Try it ▸ Retype the range from the line holding "C5: 100nF (GND, NET2) -> 33nF (GND, NET2)" to the last line of the listing, inclusive, exactly as it appears and with nothing else.

Exercise materials ▸
◆ ◆ ◆ ◆

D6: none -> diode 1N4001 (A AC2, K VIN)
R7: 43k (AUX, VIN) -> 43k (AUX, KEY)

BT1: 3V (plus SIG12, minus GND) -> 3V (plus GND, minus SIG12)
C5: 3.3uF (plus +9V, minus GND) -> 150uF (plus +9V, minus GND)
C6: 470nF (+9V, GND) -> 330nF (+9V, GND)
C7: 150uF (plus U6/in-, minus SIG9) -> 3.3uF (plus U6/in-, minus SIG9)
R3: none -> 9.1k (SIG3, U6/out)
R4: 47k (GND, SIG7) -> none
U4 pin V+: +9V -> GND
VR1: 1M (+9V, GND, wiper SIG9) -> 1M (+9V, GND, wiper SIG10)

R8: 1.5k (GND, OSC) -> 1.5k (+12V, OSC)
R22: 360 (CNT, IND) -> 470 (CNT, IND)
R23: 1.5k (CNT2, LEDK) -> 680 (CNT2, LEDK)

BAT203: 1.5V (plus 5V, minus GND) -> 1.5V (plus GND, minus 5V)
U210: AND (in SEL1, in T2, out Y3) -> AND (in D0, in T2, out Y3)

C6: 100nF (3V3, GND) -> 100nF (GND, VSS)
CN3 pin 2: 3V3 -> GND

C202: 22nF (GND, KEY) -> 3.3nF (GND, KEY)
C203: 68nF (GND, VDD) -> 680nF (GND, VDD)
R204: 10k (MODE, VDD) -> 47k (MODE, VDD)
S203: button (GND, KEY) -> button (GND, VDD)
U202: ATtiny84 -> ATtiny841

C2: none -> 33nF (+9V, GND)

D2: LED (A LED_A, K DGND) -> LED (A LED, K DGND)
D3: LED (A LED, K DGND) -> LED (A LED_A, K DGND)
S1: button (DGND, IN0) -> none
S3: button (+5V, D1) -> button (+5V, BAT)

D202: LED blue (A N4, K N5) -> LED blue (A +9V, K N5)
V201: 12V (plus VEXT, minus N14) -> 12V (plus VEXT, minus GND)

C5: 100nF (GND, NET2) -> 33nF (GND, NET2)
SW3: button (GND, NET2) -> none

◆ ◆ ◆ ◆

Task output ▸
C5: 100nF (GND, NET2) -> 33nF (GND, NET2)
SW3: button (GND, NET2) -> none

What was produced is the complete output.